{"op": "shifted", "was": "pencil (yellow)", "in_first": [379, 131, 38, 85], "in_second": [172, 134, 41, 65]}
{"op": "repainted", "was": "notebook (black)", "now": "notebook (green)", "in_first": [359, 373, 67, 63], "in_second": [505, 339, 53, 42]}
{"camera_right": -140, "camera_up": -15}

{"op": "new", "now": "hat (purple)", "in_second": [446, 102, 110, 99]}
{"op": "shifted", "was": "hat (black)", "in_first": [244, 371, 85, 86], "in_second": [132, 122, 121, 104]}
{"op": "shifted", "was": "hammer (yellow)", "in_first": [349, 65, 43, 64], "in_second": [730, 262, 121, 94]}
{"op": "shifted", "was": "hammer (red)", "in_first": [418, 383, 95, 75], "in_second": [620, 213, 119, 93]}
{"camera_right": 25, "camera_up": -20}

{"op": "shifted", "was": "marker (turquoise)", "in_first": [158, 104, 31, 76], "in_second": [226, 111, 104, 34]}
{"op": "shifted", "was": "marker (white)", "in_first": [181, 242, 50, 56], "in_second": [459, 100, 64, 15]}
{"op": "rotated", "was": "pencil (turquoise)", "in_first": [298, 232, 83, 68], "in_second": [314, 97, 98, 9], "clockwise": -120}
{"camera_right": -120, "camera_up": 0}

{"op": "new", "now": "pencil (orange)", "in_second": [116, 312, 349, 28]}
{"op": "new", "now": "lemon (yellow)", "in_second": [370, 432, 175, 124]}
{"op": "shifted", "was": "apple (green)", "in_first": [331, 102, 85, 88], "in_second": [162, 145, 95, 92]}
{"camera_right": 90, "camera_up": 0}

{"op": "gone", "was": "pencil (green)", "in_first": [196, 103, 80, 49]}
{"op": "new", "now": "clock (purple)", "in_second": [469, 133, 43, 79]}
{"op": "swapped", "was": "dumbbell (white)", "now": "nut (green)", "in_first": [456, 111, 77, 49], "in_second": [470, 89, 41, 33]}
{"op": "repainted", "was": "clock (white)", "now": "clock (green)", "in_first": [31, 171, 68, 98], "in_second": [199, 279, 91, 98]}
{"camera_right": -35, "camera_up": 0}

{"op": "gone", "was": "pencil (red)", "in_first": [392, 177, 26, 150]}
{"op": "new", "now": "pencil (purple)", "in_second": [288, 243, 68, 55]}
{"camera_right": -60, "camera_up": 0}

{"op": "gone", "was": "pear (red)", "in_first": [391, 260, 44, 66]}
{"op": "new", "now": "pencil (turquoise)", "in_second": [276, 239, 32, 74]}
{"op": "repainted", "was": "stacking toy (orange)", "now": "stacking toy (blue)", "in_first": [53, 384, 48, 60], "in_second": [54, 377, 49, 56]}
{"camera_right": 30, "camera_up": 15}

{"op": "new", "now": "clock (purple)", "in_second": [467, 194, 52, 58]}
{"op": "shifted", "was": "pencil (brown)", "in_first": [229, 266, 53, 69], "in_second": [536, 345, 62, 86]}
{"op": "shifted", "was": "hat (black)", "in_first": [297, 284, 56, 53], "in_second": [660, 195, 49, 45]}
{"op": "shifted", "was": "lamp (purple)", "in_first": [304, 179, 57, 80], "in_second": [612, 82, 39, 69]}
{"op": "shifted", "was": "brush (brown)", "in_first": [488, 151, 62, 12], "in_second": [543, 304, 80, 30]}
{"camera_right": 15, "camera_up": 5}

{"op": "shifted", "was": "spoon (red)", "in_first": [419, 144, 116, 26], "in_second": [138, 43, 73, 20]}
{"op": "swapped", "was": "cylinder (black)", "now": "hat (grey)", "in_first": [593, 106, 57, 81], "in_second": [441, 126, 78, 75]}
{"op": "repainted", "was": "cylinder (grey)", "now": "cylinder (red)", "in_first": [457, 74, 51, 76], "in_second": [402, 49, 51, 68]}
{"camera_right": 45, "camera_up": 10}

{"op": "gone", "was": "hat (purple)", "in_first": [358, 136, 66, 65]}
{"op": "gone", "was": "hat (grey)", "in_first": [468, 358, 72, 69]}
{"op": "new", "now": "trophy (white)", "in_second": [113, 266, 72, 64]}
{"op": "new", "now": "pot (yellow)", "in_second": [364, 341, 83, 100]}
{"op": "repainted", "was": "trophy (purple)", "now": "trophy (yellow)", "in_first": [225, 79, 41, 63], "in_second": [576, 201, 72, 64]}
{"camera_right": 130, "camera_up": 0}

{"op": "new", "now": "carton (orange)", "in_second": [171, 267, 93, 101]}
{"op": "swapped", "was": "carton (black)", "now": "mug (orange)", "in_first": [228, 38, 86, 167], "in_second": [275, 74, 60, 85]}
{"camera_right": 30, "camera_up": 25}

● ● ● ●

_Exercise goal_: Restate every entry above word for word.

_Response to this exercise_:
{"op": "shifted", "was": "pencil (yellow)", "in_first": [379, 131, 38, 85], "in_second": [172, 134, 41, 65]}
{"op": "repainted", "was": "notebook (black)", "now": "notebook (green)", "in_first": [359, 373, 67, 63], "in_second": [505, 339, 53, 42]}
{"camera_right": -140, "camera_up": -15}

{"op": "new", "now": "hat (purple)", "in_second": [446, 102, 110, 99]}
{"op": "shifted", "was": "hat (black)", "in_first": [244, 371, 85, 86], "in_second": [132, 122, 121, 104]}
{"op": "shifted", "was": "hammer (yellow)", "in_first": [349, 65, 43, 64], "in_second": [730, 262, 121, 94]}
{"op": "shifted", "was": "hammer (red)", "in_first": [418, 383, 95, 75], "in_second": [620, 213, 119, 93]}
{"camera_right": 25, "camera_up": -20}

{"op": "shifted", "was": "marker (turquoise)", "in_first": [158, 104, 31, 76], "in_second": [226, 111, 104, 34]}
{"op": "shifted", "was": "marker (white)", "in_first": [181, 242, 50, 56], "in_second": [459, 100, 64, 15]}
{"op": "rotated", "was": "pencil (turquoise)", "in_first": [298, 232, 83, 68], "in_second": [314, 97, 98, 9], "clockwise": -120}
{"camera_right": -120, "camera_up": 0}

{"op": "new", "now": "pencil (orange)", "in_second": [116, 312, 349, 28]}
{"op": "new", "now": "lemon (yellow)", "in_second": [370, 432, 175, 124]}
{"op": "shifted", "was": "apple (green)", "in_first": [331, 102, 85, 88], "in_second": [162, 145, 95, 92]}
{"camera_right": 90, "camera_up": 0}

{"op": "gone", "was": "pencil (green)", "in_first": [196, 103, 80, 49]}
{"op": "new", "now": "clock (purple)", "in_second": [469, 133, 43, 79]}
{"op": "swapped", "was": "dumbbell (white)", "now": "nut (green)", "in_first": [456, 111, 77, 49], "in_second": [470, 89, 41, 33]}
{"op": "repainted", "was": "clock (white)", "now": "clock (green)", "in_first": [31, 171, 68, 98], "in_second": [199, 279, 91, 98]}
{"camera_right": -35, "camera_up": 0}

{"op": "gone", "was": "pencil (red)", "in_first": [392, 177, 26, 150]}
{"op": "new", "now": "pencil (purple)", "in_second": [288, 243, 68, 55]}
{"camera_right": -60, "camera_up": 0}

{"op": "gone", "was": "pear (red)", "in_first": [391, 260, 44, 66]}
{"op": "new", "now": "pencil (turquoise)", "in_second": [276, 239, 32, 74]}
{"op": "repainted", "was": "stacking toy (orange)", "now": "stacking toy (blue)", "in_first": [53, 384, 48, 60], "in_second": [54, 377, 49, 56]}
{"camera_right": 30, "camera_up": 15}

{"op": "new", "now": "clock (purple)", "in_second": [467, 194, 52, 58]}
{"op": "shifted", "was": "pencil (brown)", "in_first": [229, 266, 53, 69], "in_second": [536, 345, 62, 86]}
{"op": "shifted", "was": "hat (black)", "in_first": [297, 284, 56, 53], "in_second": [660, 195, 49, 45]}
{"op": "shifted", "was": "lamp (purple)", "in_first": [304, 179, 57, 80], "in_second": [612, 82, 39, 69]}
{"op": "shifted", "was": "brush (brown)", "in_first": [488, 151, 62, 12], "in_second": [543, 304, 80, 30]}
{"camera_right": 15, "camera_up": 5}

{"op": "shifted", "was": "spoon (red)", "in_first": [419, 144, 116, 26], "in_second": [138, 43, 73, 20]}
{"op": "swapped", "was": "cylinder (black)", "now": "hat (grey)", "in_first": [593, 106, 57, 81], "in_second": [441, 126, 78, 75]}
{"op": "repainted", "was": "cylinder (grey)", "now": "cylinder (red)", "in_first": [457, 74, 51, 76], "in_second": [402, 49, 51, 68]}
{"camera_right": 45, "camera_up": 10}

{"op": "gone", "was": "hat (purple)", "in_first": [358, 136, 66, 65]}
{"op": "gone", "was": "hat (grey)", "in_first": [468, 358, 72, 69]}
{"op": "new", "now": "trophy (white)", "in_second": [113, 266, 72, 64]}
{"op": "new", "now": "pot (yellow)", "in_second": [364, 341, 83, 100]}
{"op": "repainted", "was": "trophy (purple)", "now": "trophy (yellow)", "in_first": [225, 79, 41, 63], "in_second": [576, 201, 72, 64]}
{"camera_right": 130, "camera_up": 0}

{"op": "new", "now": "carton (orange)", "in_second": [171, 267, 93, 101]}
{"op": "swapped", "was": "carton (black)", "now": "mug (orange)", "in_first": [228, 38, 86, 167], "in_second": [275, 74, 60, 85]}
{"camera_right": 30, "camera_up": 25}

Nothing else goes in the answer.